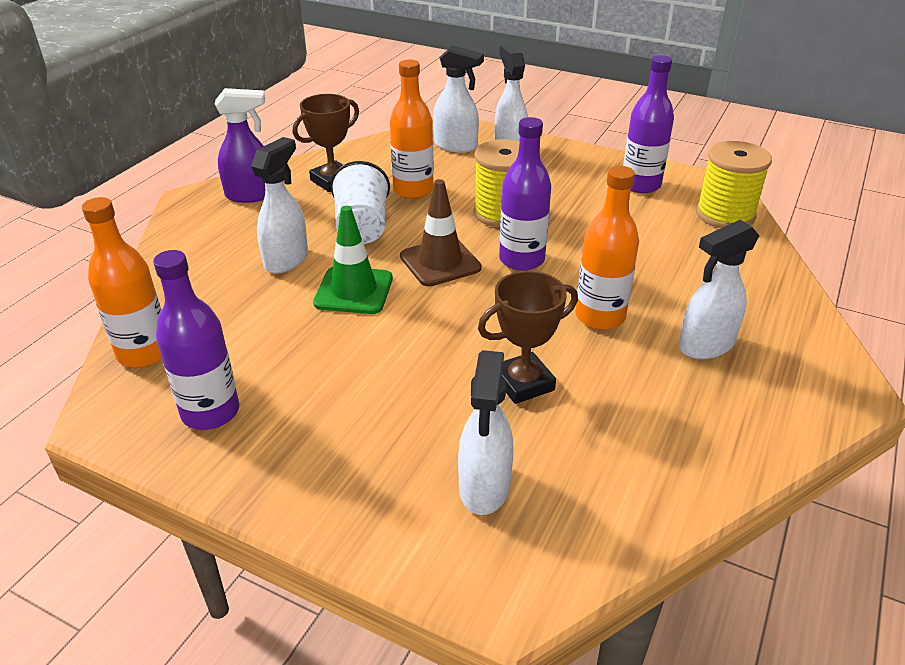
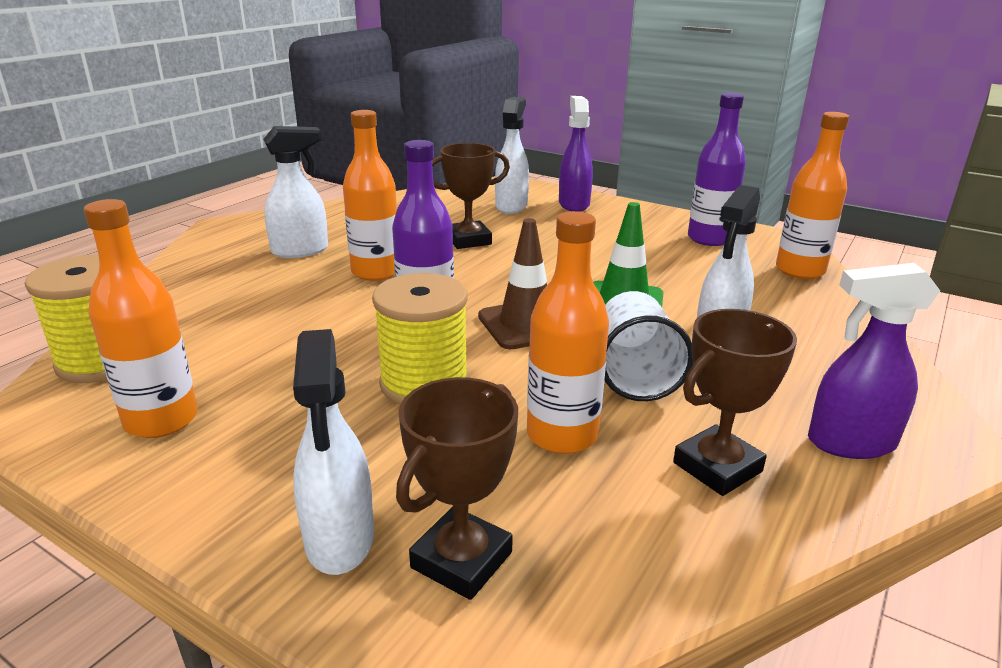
camera: 175 degrees left, 10 degrees down
(382, 506) = (574, 204): none -> purple spray bottle
(456, 146) = (461, 560): white spray bottle -> brown trophy
(640, 185) = (161, 420): purple bottle -> orange bottle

## WORK REQUIRED
Print the material word for word without images.

## ANSWER AREA
camera: 175 degrees left, 10 degrees down
(382, 506) = (574, 204): none -> purple spray bottle
(456, 146) = (461, 560): white spray bottle -> brown trophy
(640, 185) = (161, 420): purple bottle -> orange bottle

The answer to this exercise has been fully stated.